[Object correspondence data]
------------------------------

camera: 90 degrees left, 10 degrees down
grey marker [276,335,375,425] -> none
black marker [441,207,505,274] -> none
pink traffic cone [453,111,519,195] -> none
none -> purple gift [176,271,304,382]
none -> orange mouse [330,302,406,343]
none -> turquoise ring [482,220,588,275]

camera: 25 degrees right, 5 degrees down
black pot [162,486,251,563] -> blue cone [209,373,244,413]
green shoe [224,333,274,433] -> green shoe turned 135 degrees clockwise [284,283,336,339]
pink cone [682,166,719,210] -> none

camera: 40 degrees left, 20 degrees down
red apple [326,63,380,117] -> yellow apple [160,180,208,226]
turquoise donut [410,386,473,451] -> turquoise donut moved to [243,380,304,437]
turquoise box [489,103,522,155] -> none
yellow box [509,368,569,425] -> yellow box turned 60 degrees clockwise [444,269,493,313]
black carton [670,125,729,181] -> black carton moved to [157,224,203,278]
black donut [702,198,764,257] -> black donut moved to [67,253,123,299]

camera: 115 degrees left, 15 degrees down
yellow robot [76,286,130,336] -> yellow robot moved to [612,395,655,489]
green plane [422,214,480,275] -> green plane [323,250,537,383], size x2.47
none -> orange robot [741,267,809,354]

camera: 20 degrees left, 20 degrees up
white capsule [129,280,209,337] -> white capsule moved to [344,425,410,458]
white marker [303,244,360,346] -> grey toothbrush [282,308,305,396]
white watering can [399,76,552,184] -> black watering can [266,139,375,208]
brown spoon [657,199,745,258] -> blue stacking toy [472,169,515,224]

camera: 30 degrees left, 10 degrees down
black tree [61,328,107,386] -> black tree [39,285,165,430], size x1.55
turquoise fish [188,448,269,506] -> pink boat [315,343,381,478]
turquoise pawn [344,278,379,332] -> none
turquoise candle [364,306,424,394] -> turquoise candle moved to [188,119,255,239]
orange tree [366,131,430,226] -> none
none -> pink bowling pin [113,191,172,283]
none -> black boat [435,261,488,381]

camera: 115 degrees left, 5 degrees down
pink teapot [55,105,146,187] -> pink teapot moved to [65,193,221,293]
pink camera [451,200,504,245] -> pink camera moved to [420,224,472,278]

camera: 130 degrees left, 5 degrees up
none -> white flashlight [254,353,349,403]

------------------------------

--- Exercise details ---
Search the entries for lines with the string "donut", then report their number alone.

--- Problem solution ---
2